(Work task):
Your answer should be the exact lines of the data below from the one containing "gray pentagon: moved 1 px right, 5 px up" through the one containing "red rectangle: rotated 14 degrees clockwise"; please include nothing else.

(Data for review):
BEGIN
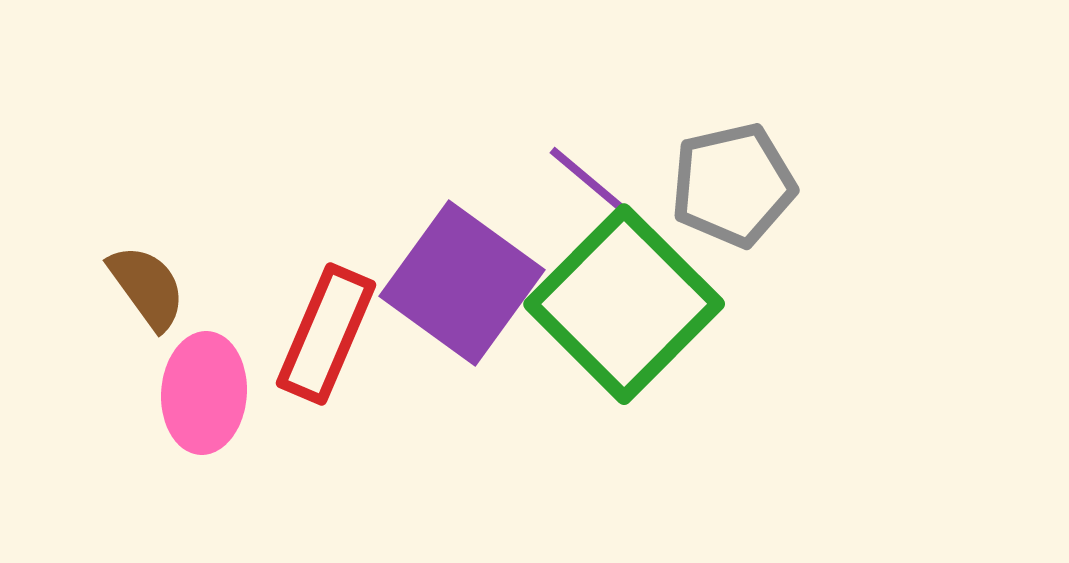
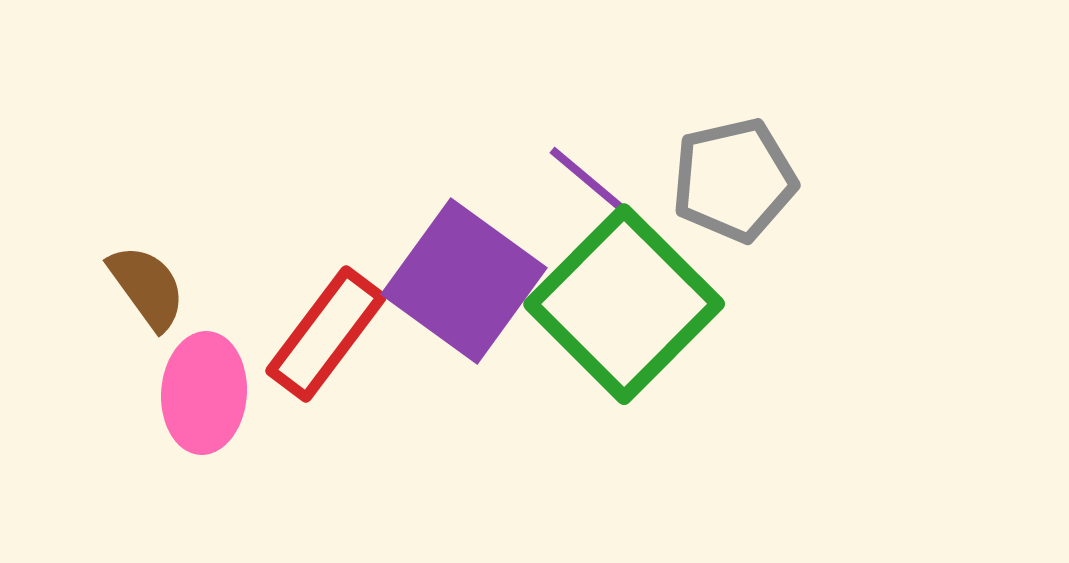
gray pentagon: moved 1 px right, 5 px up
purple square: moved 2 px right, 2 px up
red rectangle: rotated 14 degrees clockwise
END
BEGIN
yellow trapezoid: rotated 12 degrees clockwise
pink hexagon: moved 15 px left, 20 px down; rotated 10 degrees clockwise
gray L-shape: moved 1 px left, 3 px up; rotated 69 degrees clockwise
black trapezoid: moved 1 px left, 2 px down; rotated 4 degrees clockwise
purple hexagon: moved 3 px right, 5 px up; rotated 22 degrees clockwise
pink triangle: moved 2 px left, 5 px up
END
BEGIN
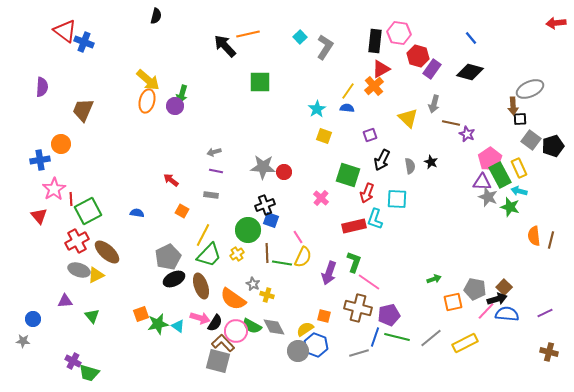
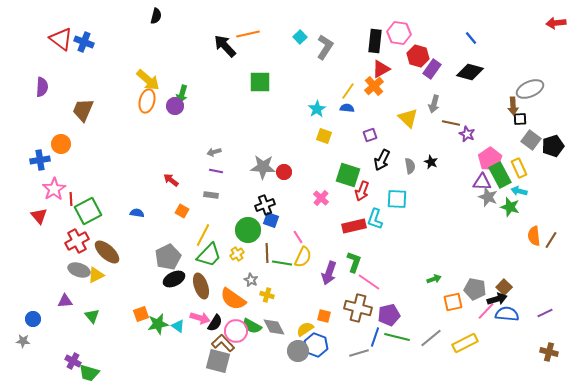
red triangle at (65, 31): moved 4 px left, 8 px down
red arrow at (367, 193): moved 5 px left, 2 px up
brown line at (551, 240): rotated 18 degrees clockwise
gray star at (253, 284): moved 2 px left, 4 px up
END
(Response area):
gray pentagon: moved 1 px right, 5 px up
purple square: moved 2 px right, 2 px up
red rectangle: rotated 14 degrees clockwise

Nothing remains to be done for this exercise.